DATA EXTRACTS
○ ○ ○ ○

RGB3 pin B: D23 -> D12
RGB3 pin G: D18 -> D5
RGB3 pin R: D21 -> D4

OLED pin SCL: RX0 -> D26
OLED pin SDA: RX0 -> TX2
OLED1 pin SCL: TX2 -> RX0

○ ○ ○ ○

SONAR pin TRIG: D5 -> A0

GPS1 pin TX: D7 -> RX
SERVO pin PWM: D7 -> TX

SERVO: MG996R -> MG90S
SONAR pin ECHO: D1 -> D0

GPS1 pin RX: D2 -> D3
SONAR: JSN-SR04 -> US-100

○ ○ ○ ○

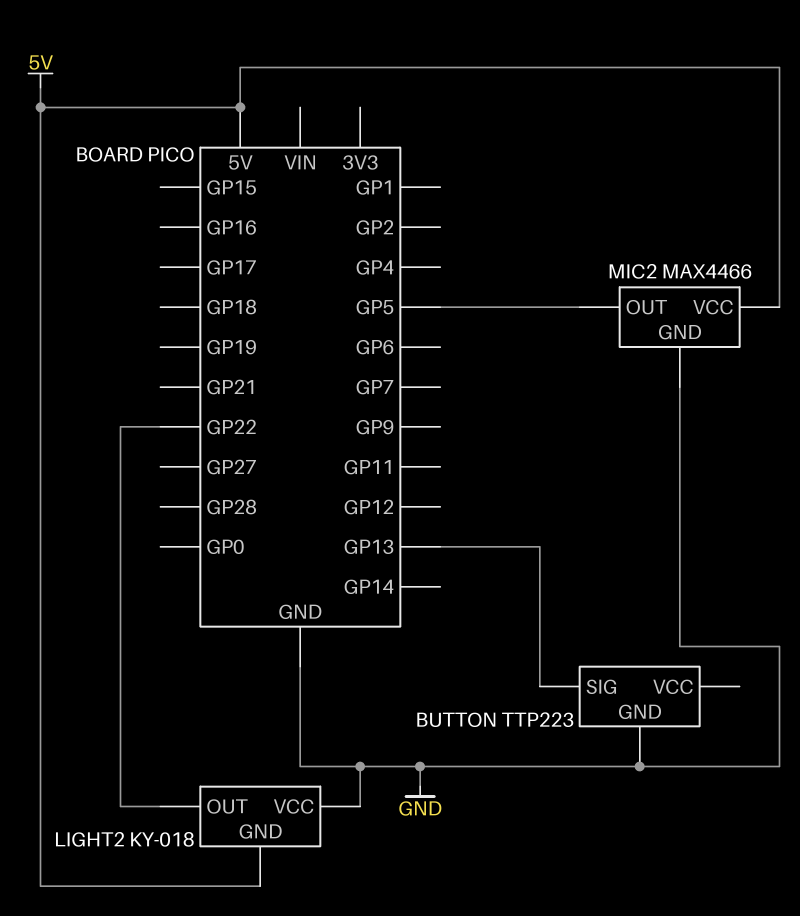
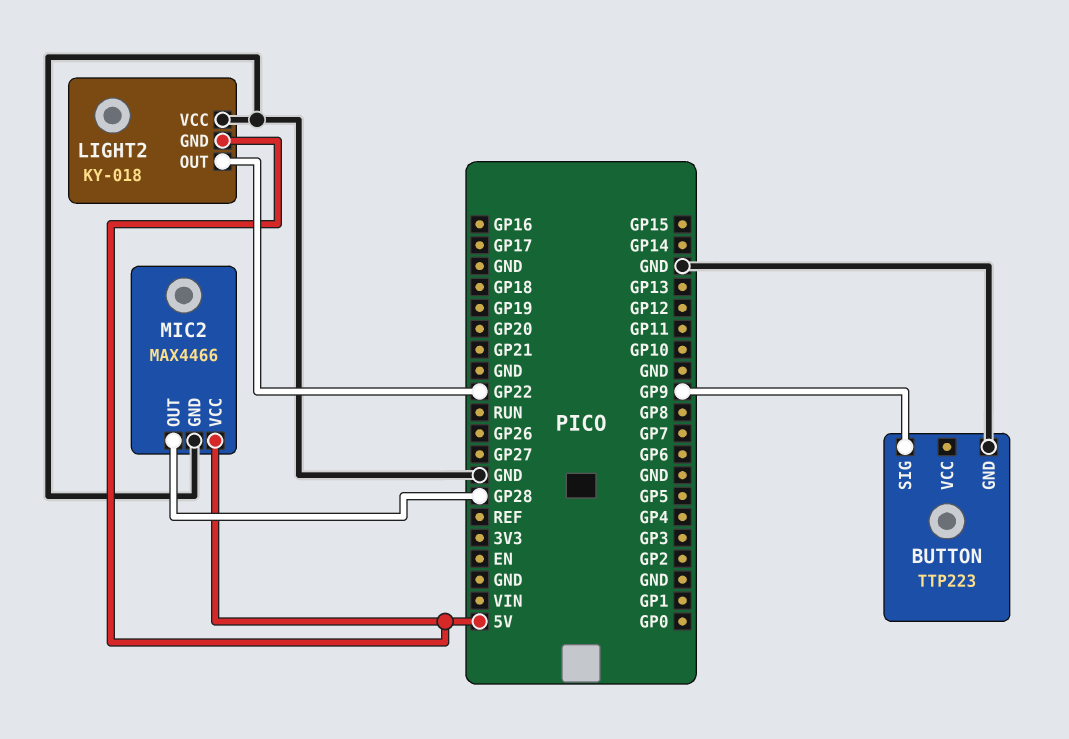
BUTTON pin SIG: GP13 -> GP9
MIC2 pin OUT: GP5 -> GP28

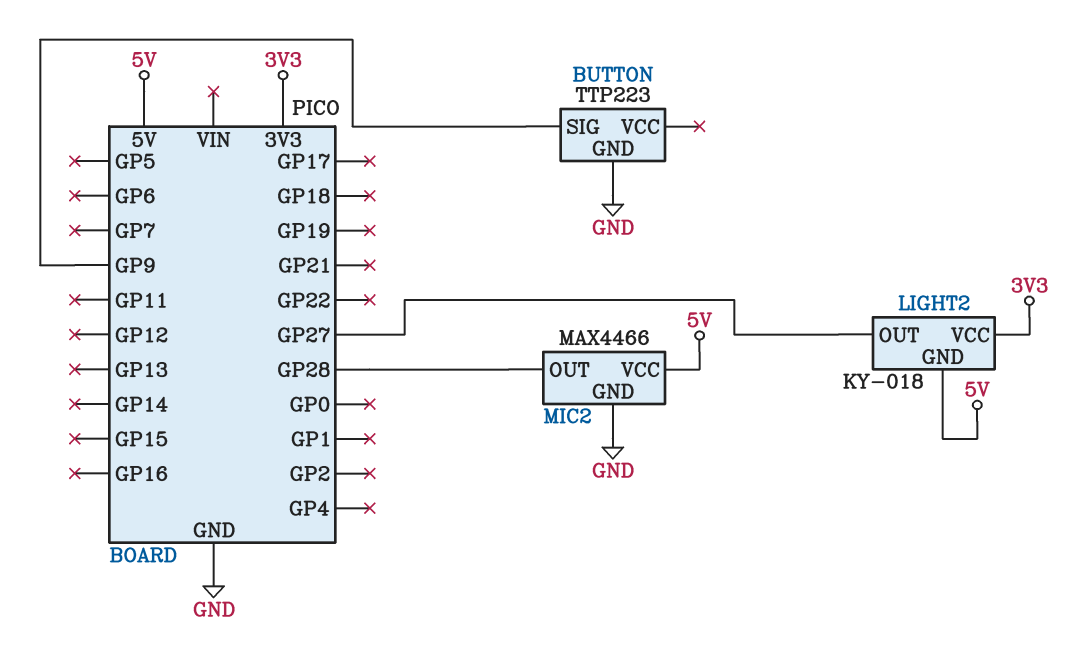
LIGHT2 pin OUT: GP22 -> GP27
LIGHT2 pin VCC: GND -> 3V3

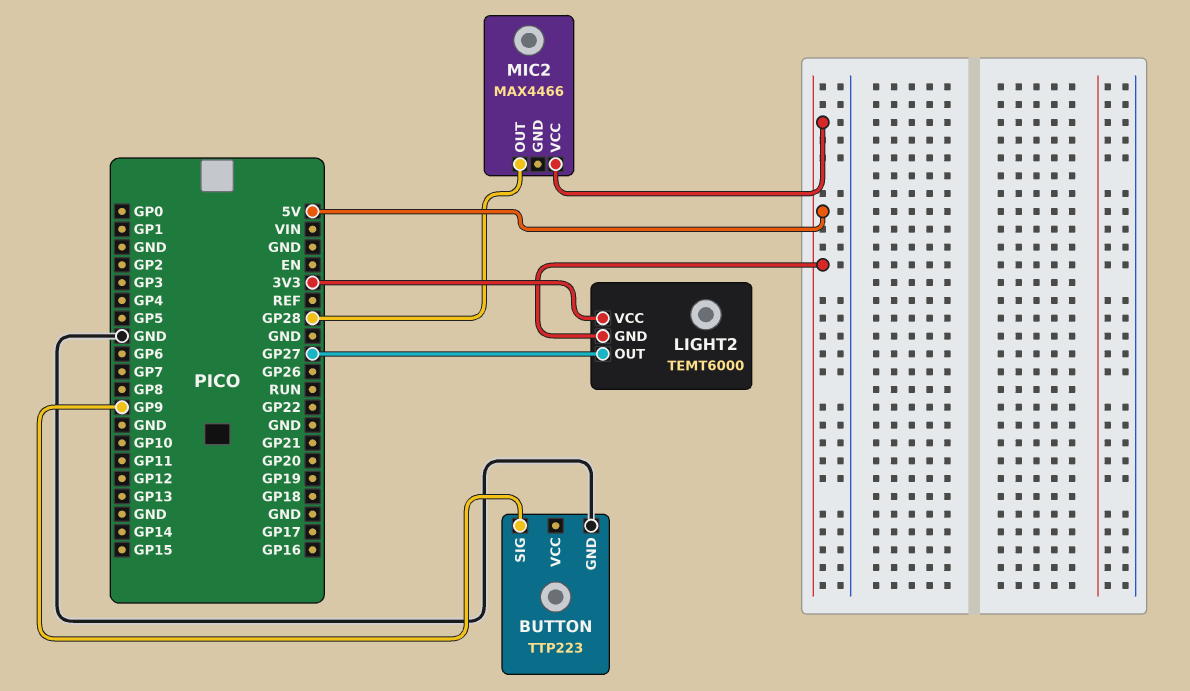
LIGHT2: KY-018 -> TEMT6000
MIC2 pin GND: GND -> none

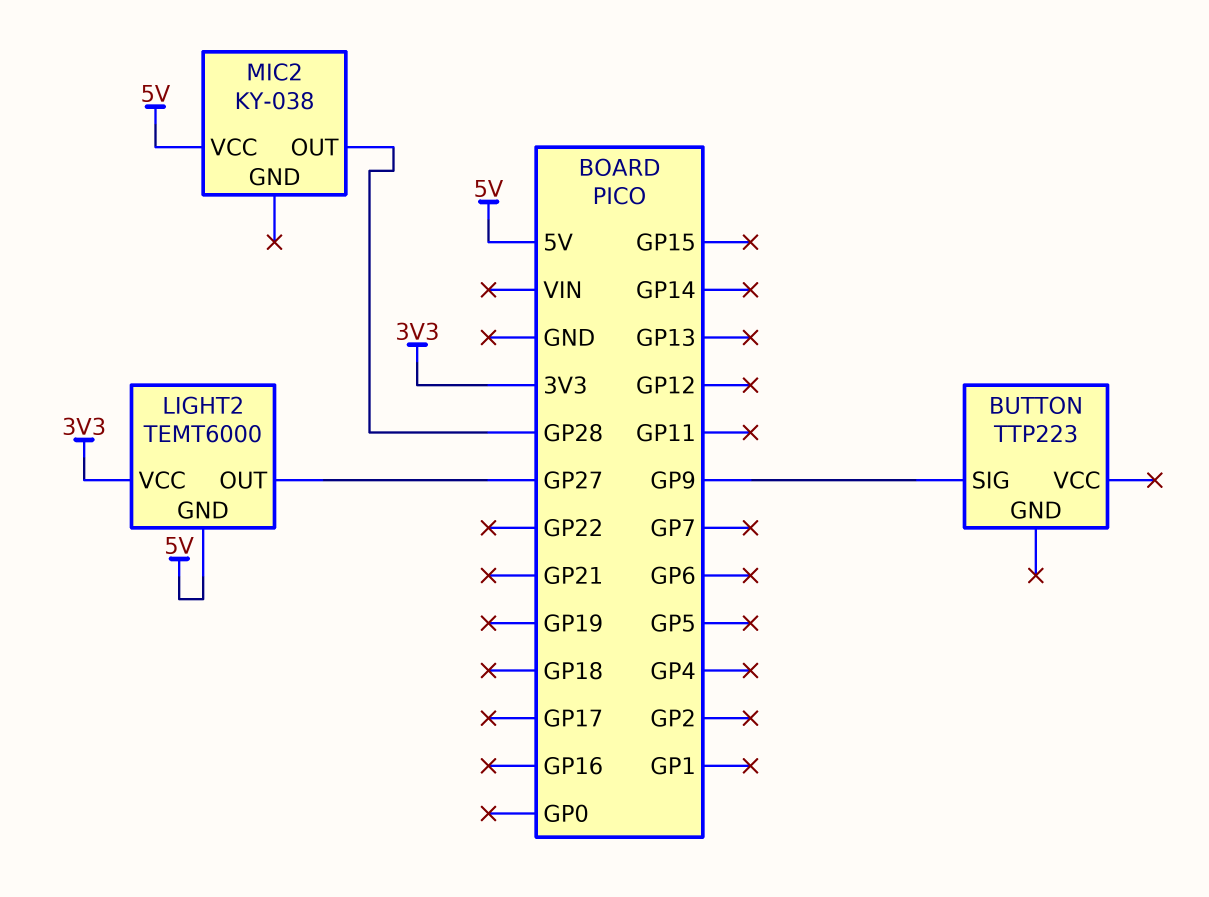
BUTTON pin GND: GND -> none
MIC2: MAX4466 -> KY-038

○ ○ ○ ○

TASK BRIEF
From the records above, transcribe only the stretch from the line with "LIGHT2 pin VCC: GND -> 3V3" through the line with "MIC2: MAX4466 -> KY-038", keeping both ends. Omit pictures.

RESULT OF THIS EXERCISE
LIGHT2 pin VCC: GND -> 3V3

LIGHT2: KY-018 -> TEMT6000
MIC2 pin GND: GND -> none

BUTTON pin GND: GND -> none
MIC2: MAX4466 -> KY-038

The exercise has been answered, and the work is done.